WHAT THE TASK ASKS:
Copy all the records exactly, but keep the pictures out of your version.

Extracted data entries
★ ★ ★ ★ ★

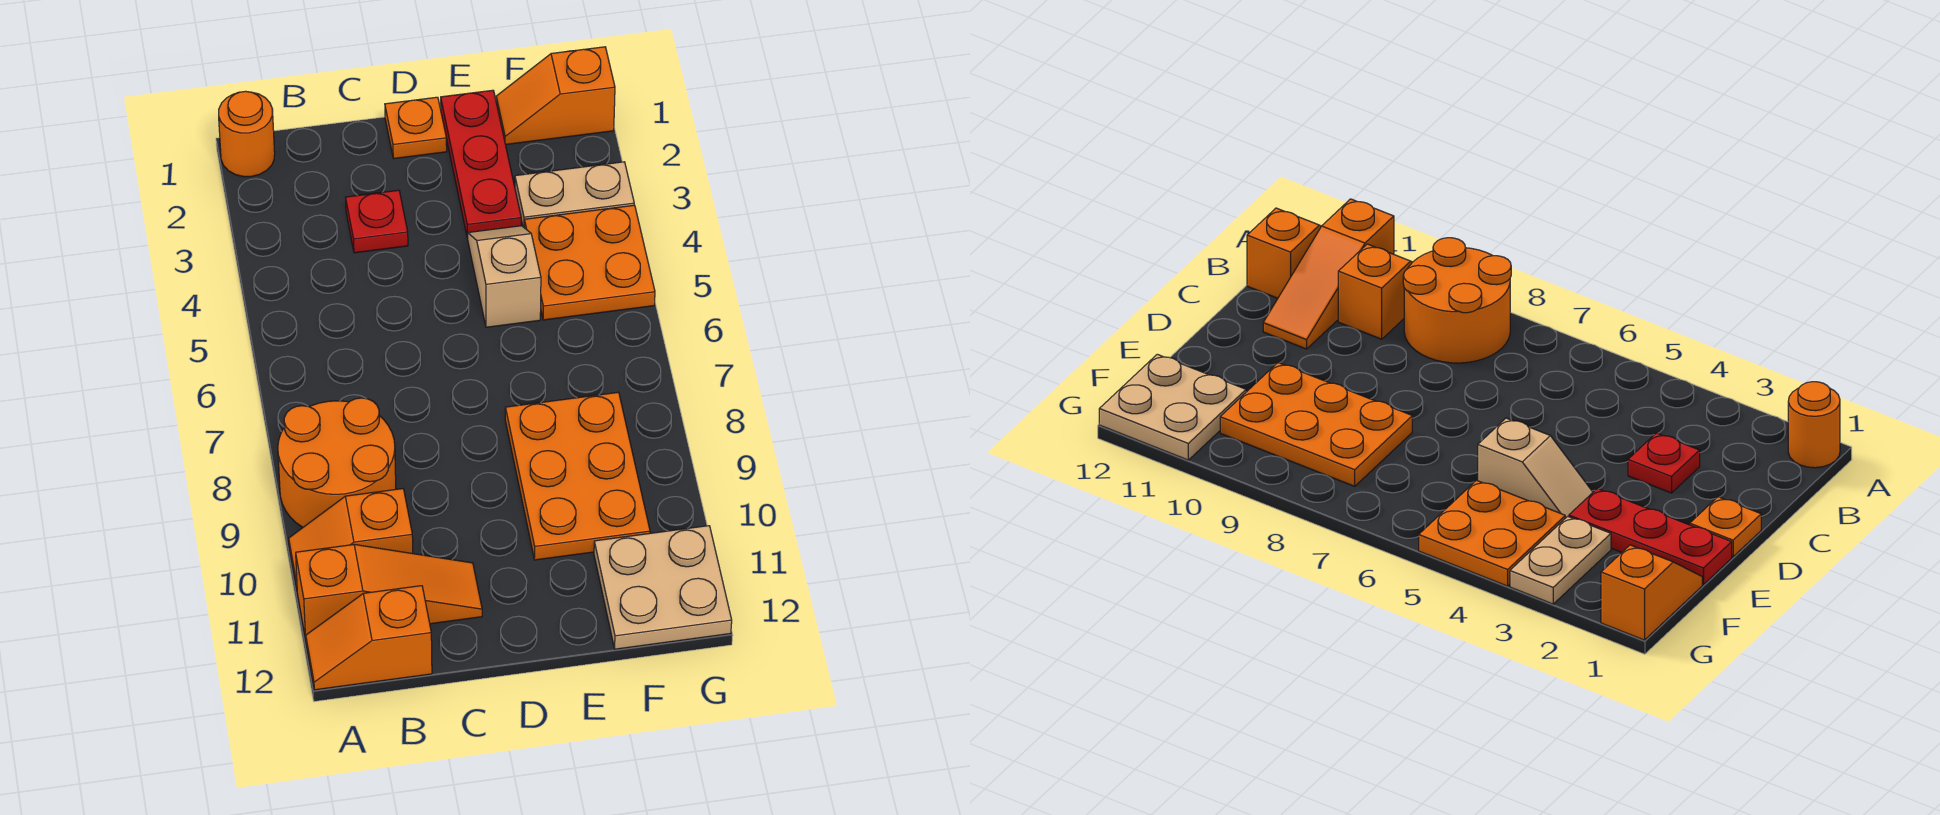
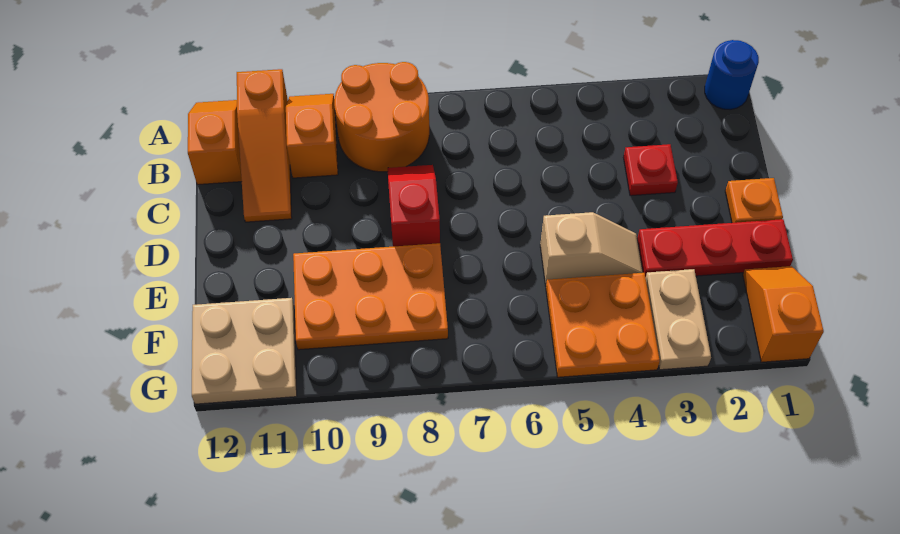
orange round brick A1 level 1 -> blue round brick A1 level 1
none -> red slope C8:D8 level 1 top D

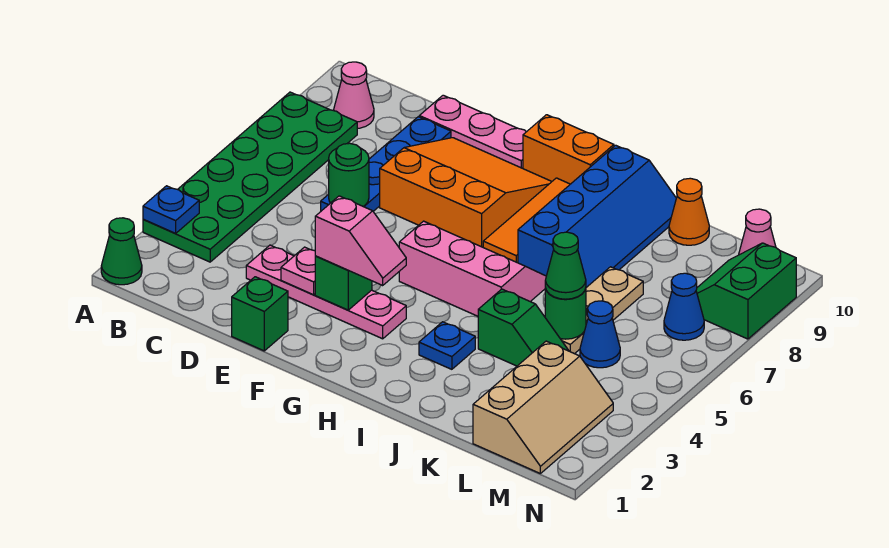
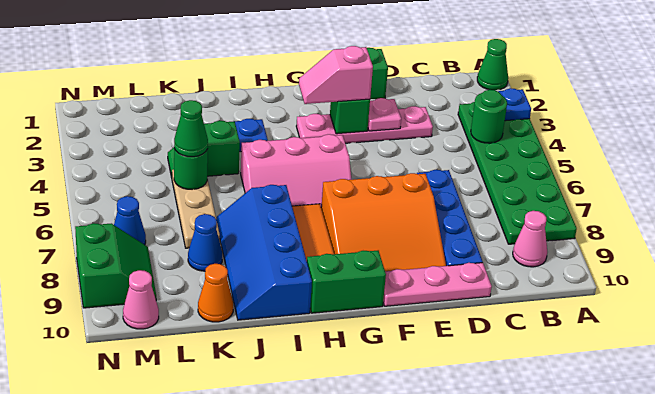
green round brick D6 level 2 -> green round brick B4 level 2
orange brick G10:H10 level 1 -> green brick G10:H10 level 1
tan slope L1:M3 level 1 top L -> none
blue cone L5 level 1 -> blue cone K8 level 1

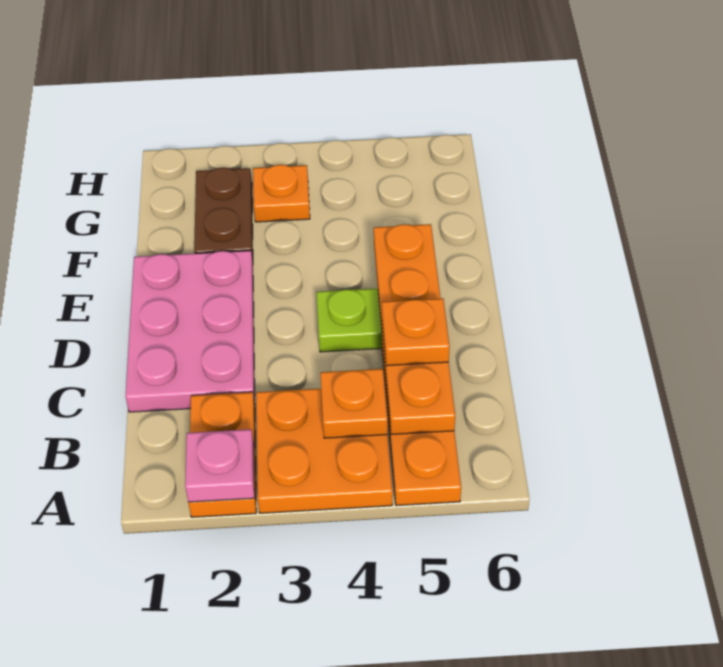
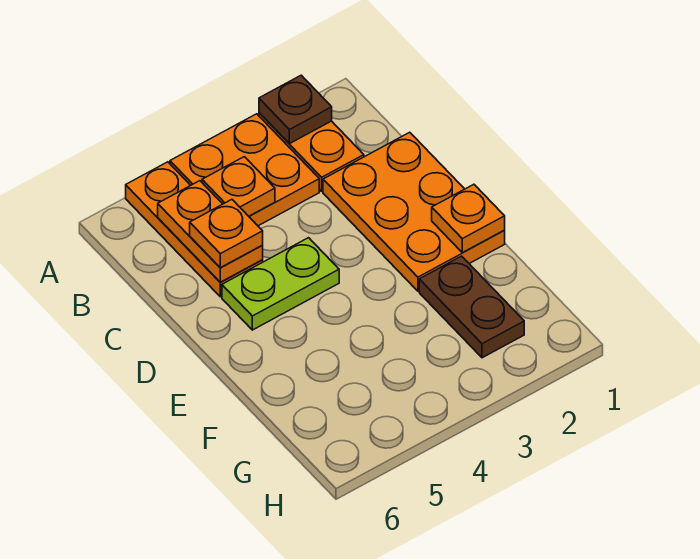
pink plate A2 level 2 -> brown plate A2 level 2
orange plate B5:E5 level 2 -> orange plate B5:C5 level 2
pink plate C1:E2 level 1 -> orange plate C1:E2 level 1
orange plate G3 level 1 -> orange plate E1 level 2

★ ★ ★ ★ ★

RESPONSE:
orange round brick A1 level 1 -> blue round brick A1 level 1
none -> red slope C8:D8 level 1 top D

green round brick D6 level 2 -> green round brick B4 level 2
orange brick G10:H10 level 1 -> green brick G10:H10 level 1
tan slope L1:M3 level 1 top L -> none
blue cone L5 level 1 -> blue cone K8 level 1

pink plate A2 level 2 -> brown plate A2 level 2
orange plate B5:E5 level 2 -> orange plate B5:C5 level 2
pink plate C1:E2 level 1 -> orange plate C1:E2 level 1
orange plate G3 level 1 -> orange plate E1 level 2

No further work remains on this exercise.